# Information given
[Start of Attachment]
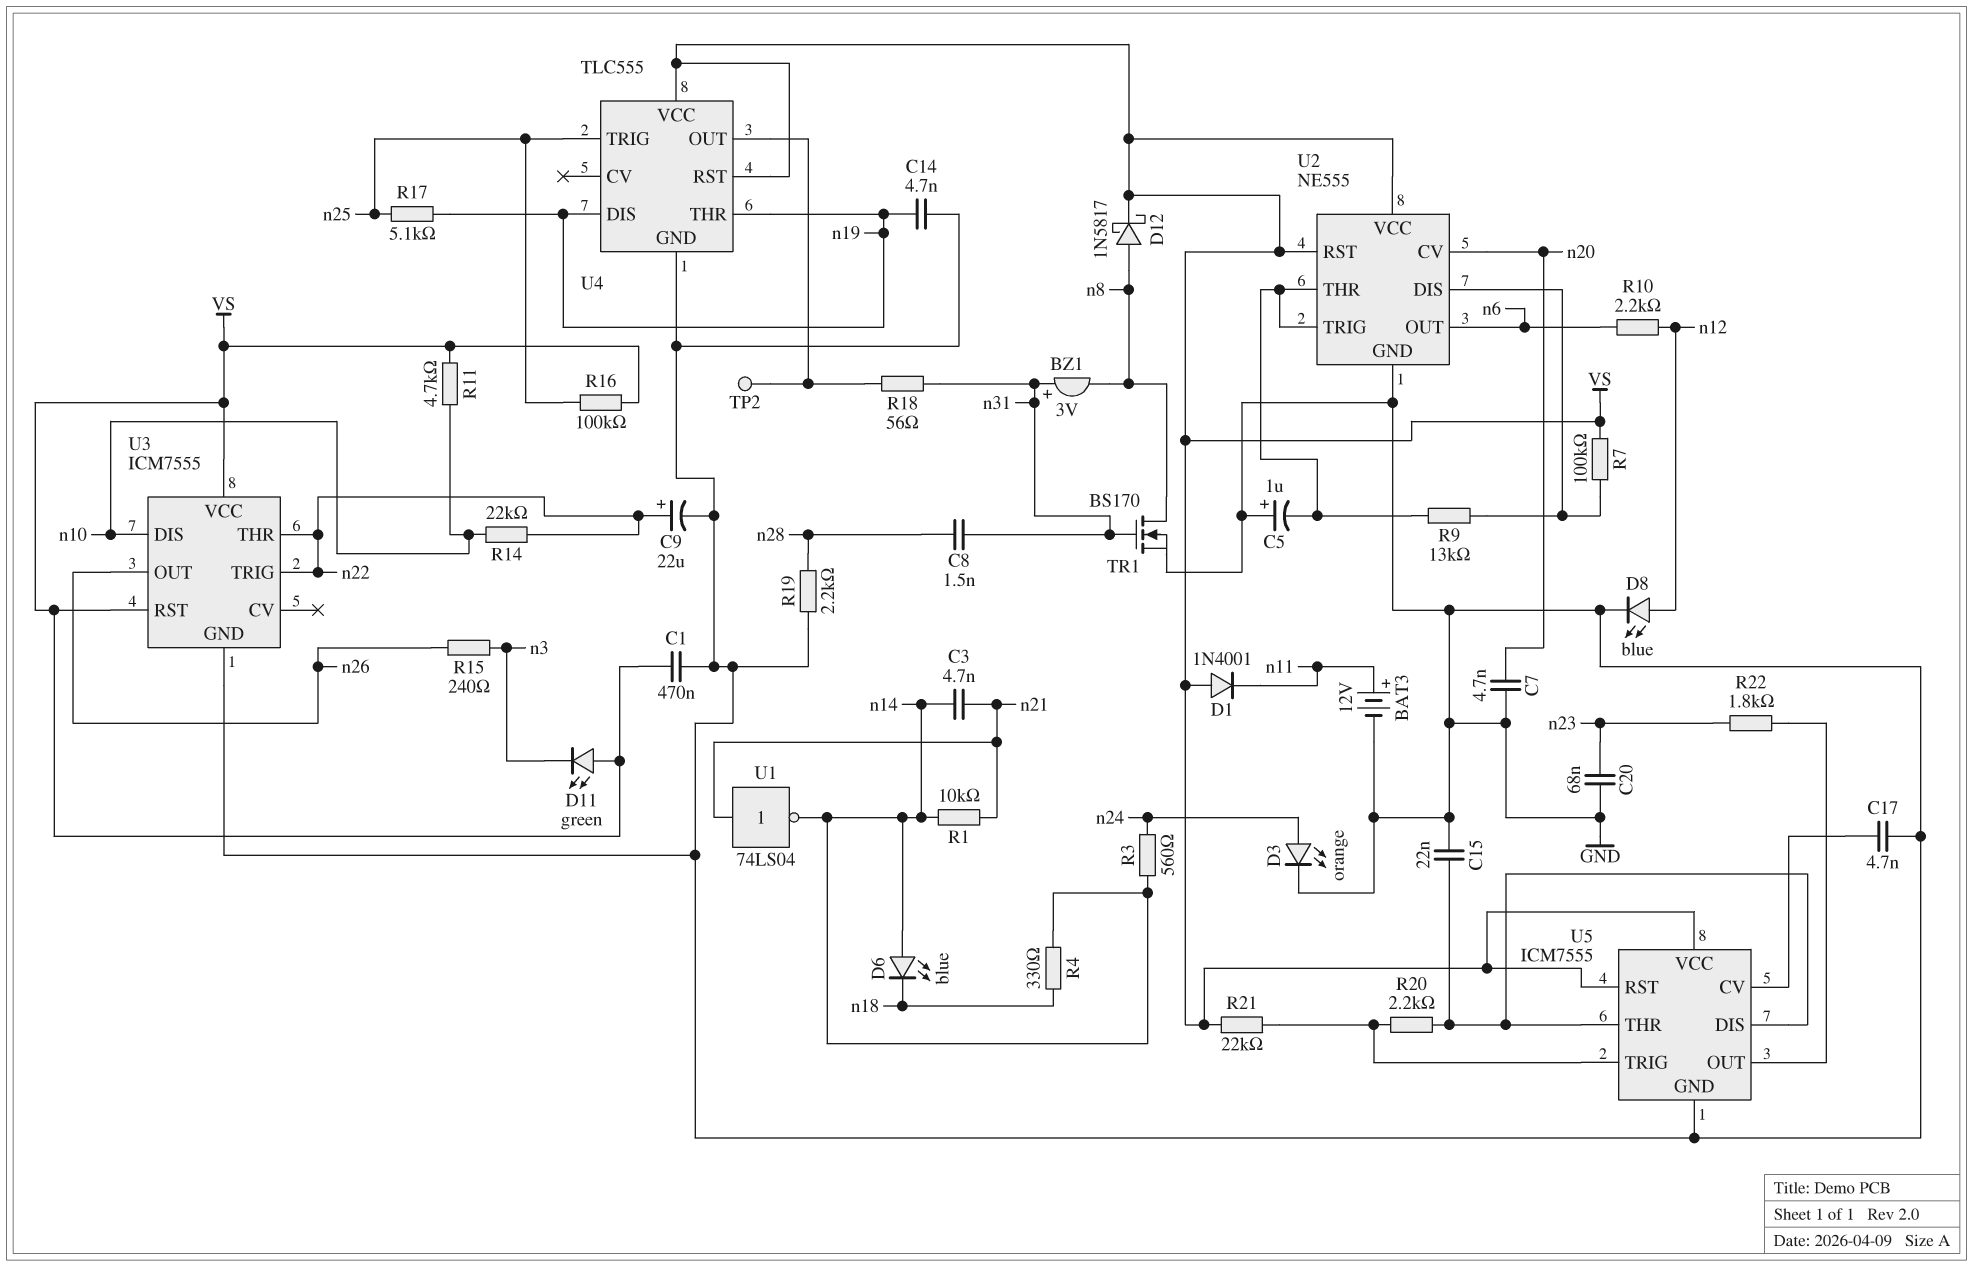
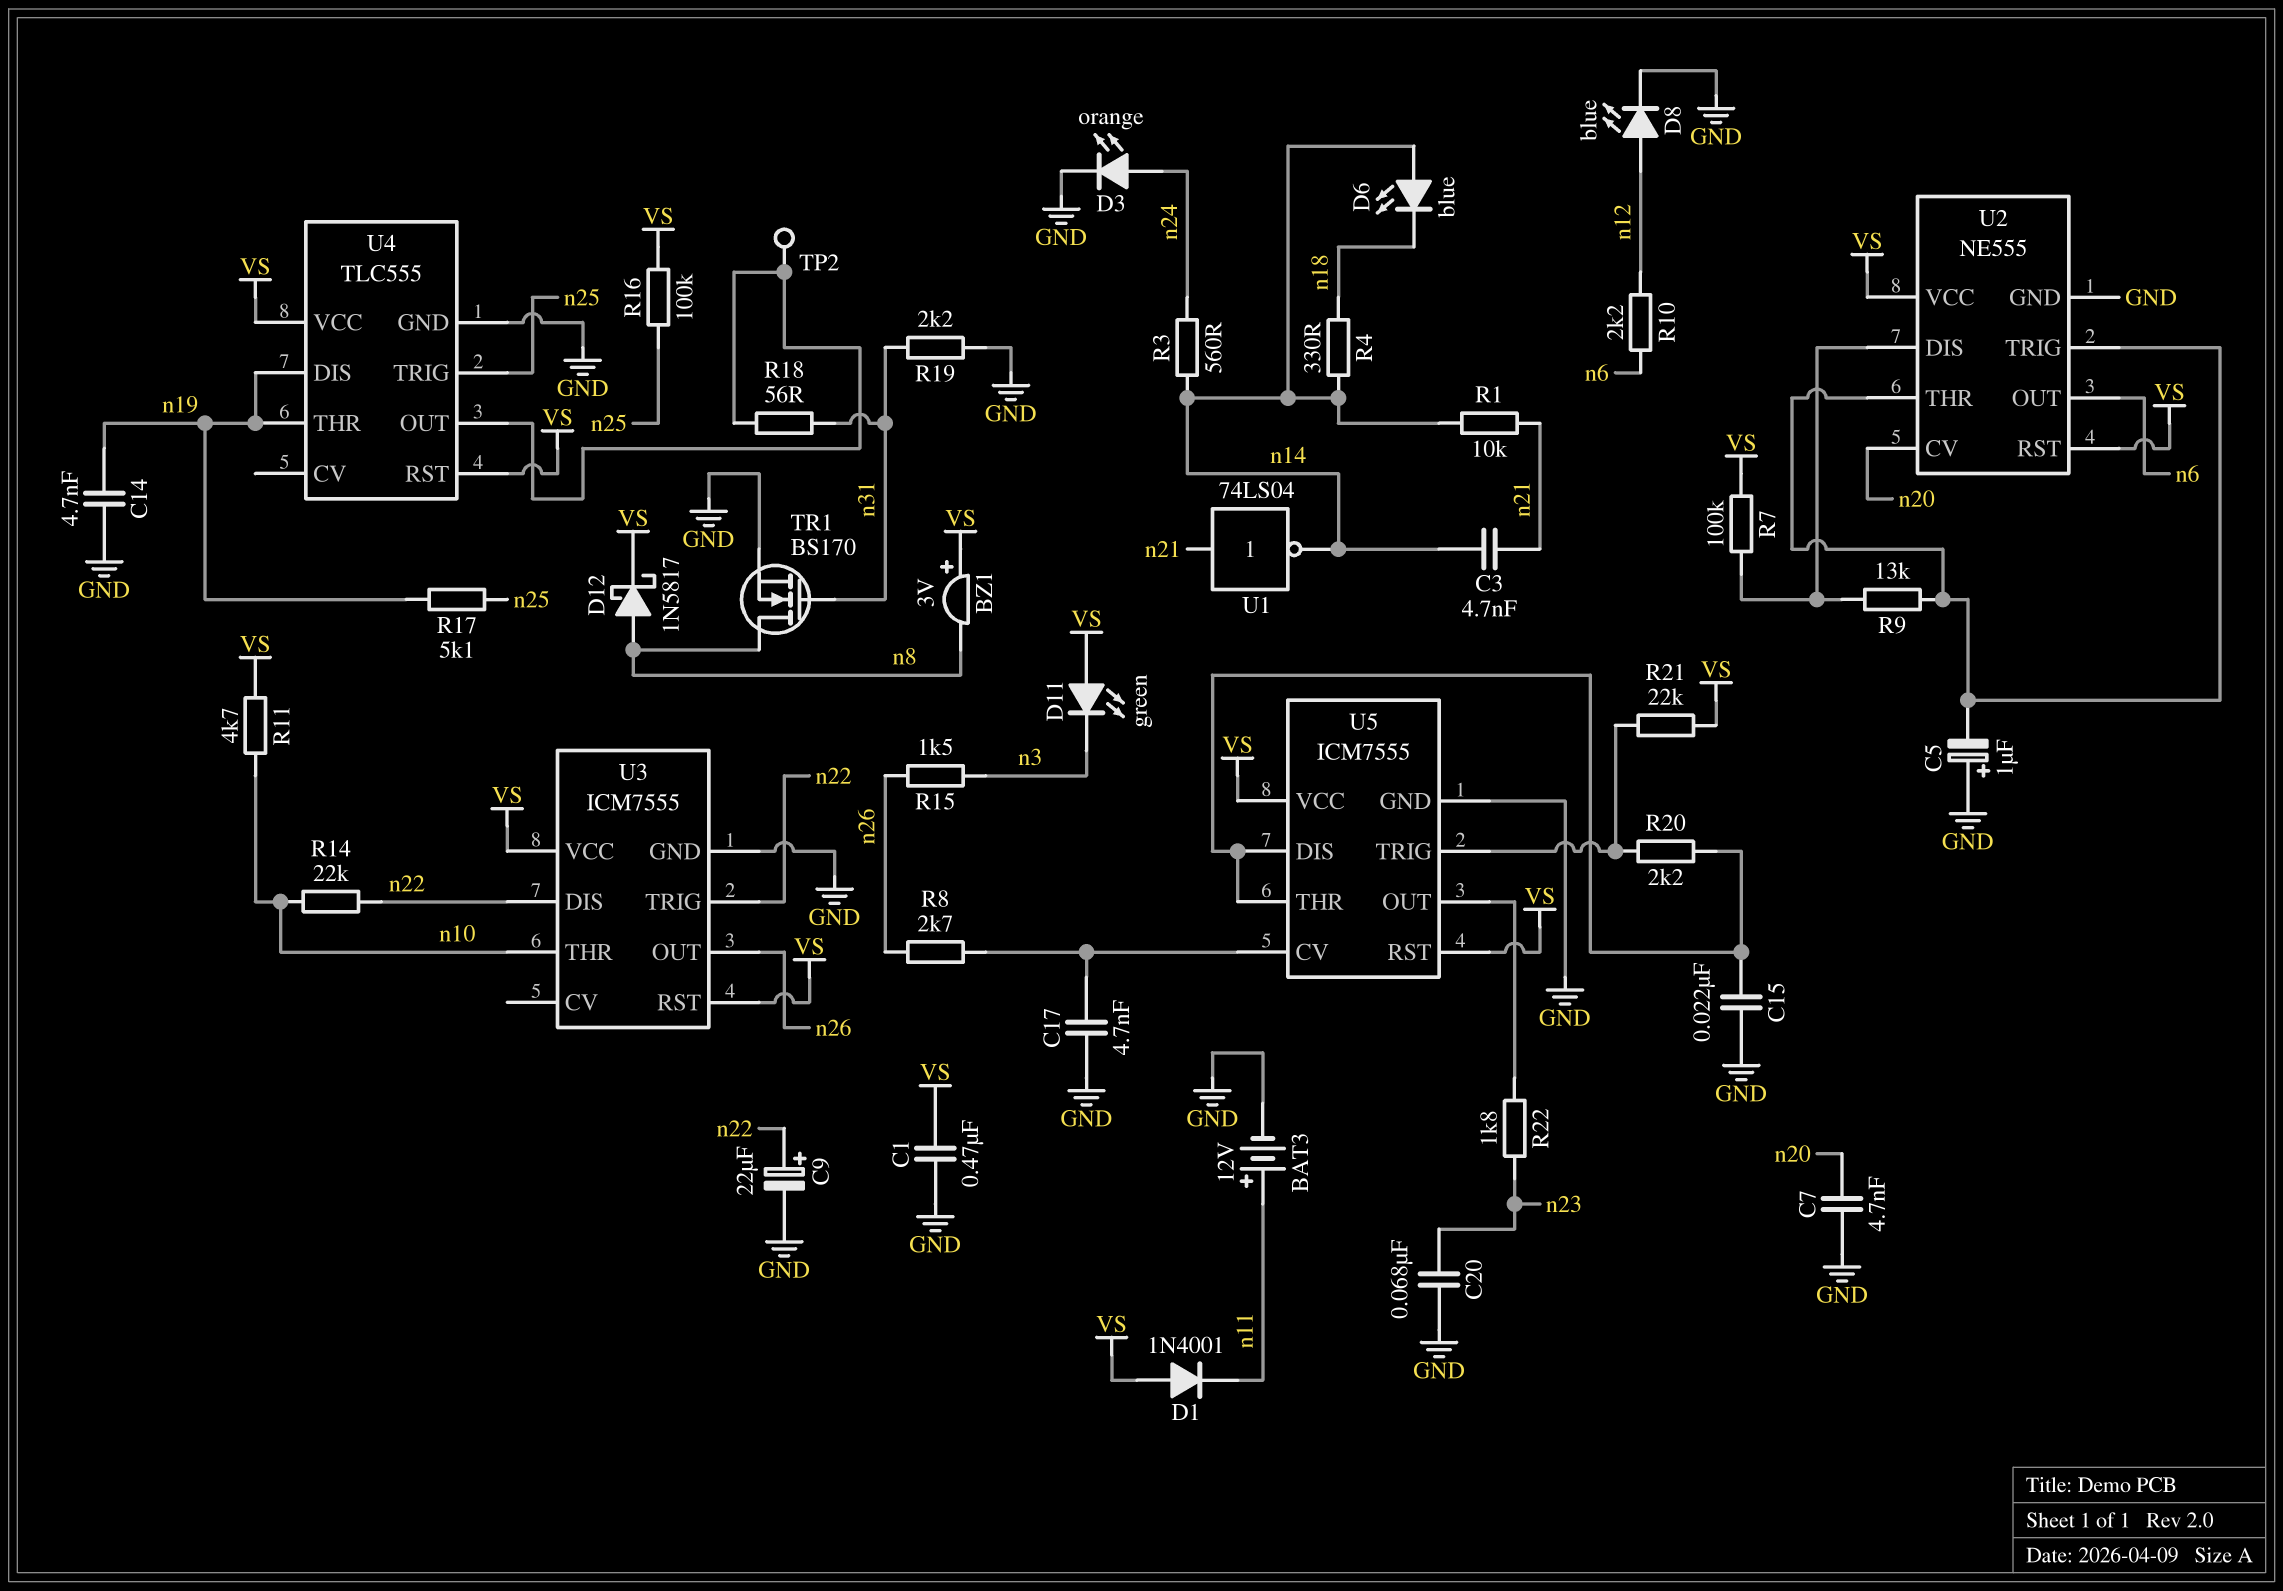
BZ1: buzzer 3V (plus n31, minus n8) -> buzzer 3V (plus VS, minus n8)
C8: 1.5nF (n28, n31) -> none
R8: none -> 2.7k (U5/CV, n26)
R15: 240 (n3, n26) -> 1.5k (n3, n26)
R19: 2.2k (GND, n28) -> 2.2k (GND, n31)
U3 pin DIS: n10 -> n22
U3 pin THR: n22 -> n10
[End of Attachment]
# How to complete this task
Omitting the images, output each record precisely as written.

# Response
BZ1: buzzer 3V (plus n31, minus n8) -> buzzer 3V (plus VS, minus n8)
C8: 1.5nF (n28, n31) -> none
R8: none -> 2.7k (U5/CV, n26)
R15: 240 (n3, n26) -> 1.5k (n3, n26)
R19: 2.2k (GND, n28) -> 2.2k (GND, n31)
U3 pin DIS: n10 -> n22
U3 pin THR: n22 -> n10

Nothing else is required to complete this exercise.